═══ ENTRIES SHOWN ═══

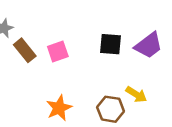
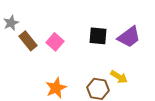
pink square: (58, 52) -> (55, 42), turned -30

═══
═══ ENTRIES SHOWN ═══

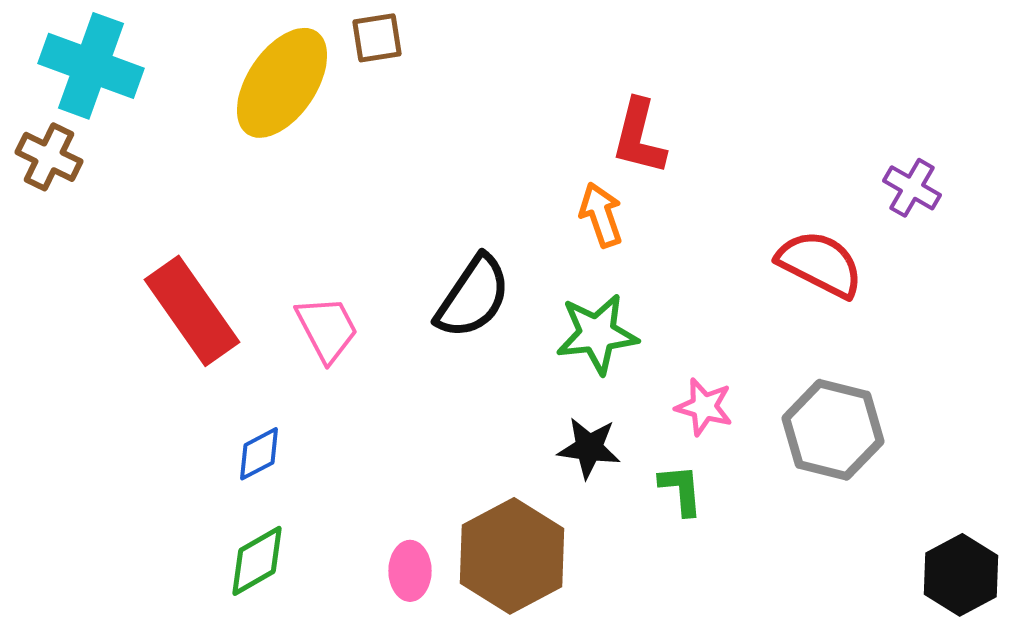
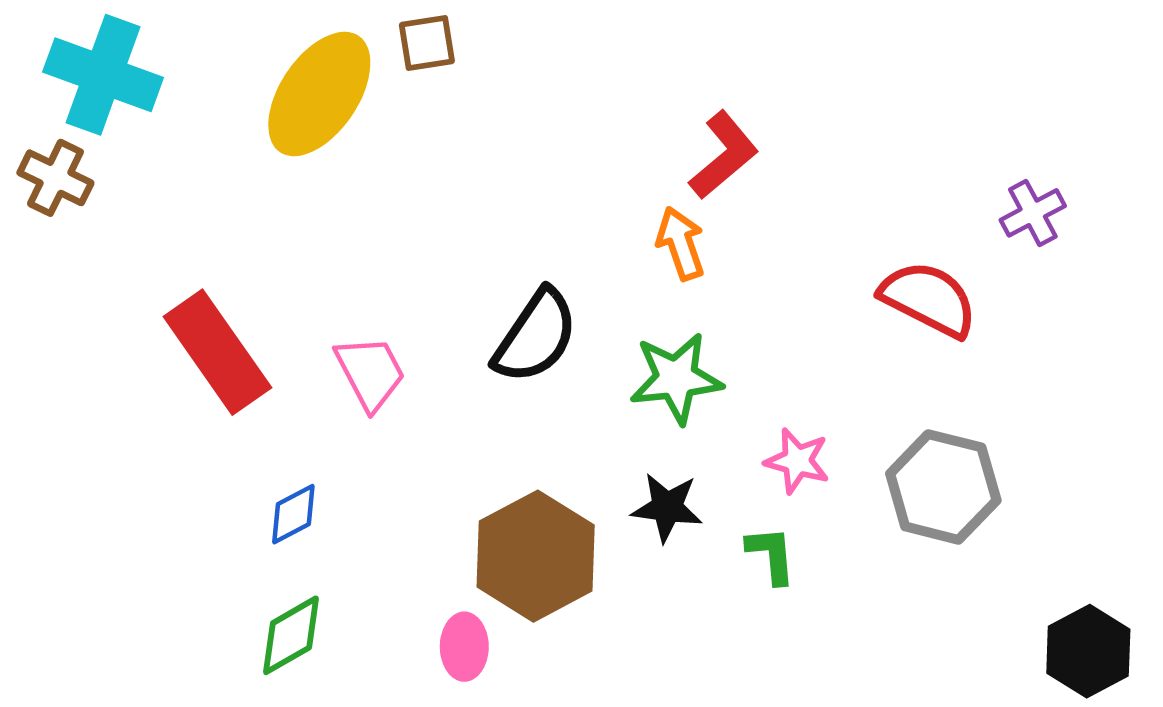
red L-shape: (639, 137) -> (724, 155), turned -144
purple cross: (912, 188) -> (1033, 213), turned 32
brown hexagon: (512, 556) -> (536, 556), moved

═══
═══ ENTRIES SHOWN ═══

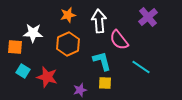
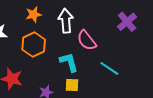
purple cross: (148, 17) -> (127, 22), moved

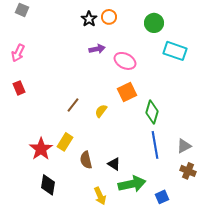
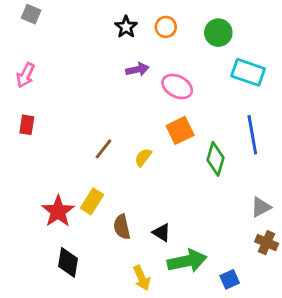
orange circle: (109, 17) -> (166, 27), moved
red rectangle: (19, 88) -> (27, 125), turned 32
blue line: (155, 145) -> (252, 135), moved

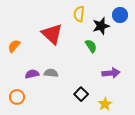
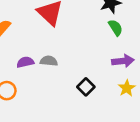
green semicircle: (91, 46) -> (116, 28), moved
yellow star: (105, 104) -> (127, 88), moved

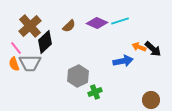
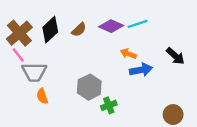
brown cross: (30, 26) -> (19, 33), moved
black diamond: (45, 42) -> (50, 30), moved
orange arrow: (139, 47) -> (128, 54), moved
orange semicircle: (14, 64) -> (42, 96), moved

═══

## HOW TO COMPLETE THIS TASK
Taking the line with "red L-shape: (639, 137)" as the first and the line with "brown hexagon: (512, 556)" as the last, retype that stretch of the data above exactly, with no other lines.

## COMPLETED EXERCISE
red L-shape: (639, 137) -> (724, 155), turned -144
purple cross: (912, 188) -> (1033, 213), turned 32
brown hexagon: (512, 556) -> (536, 556), moved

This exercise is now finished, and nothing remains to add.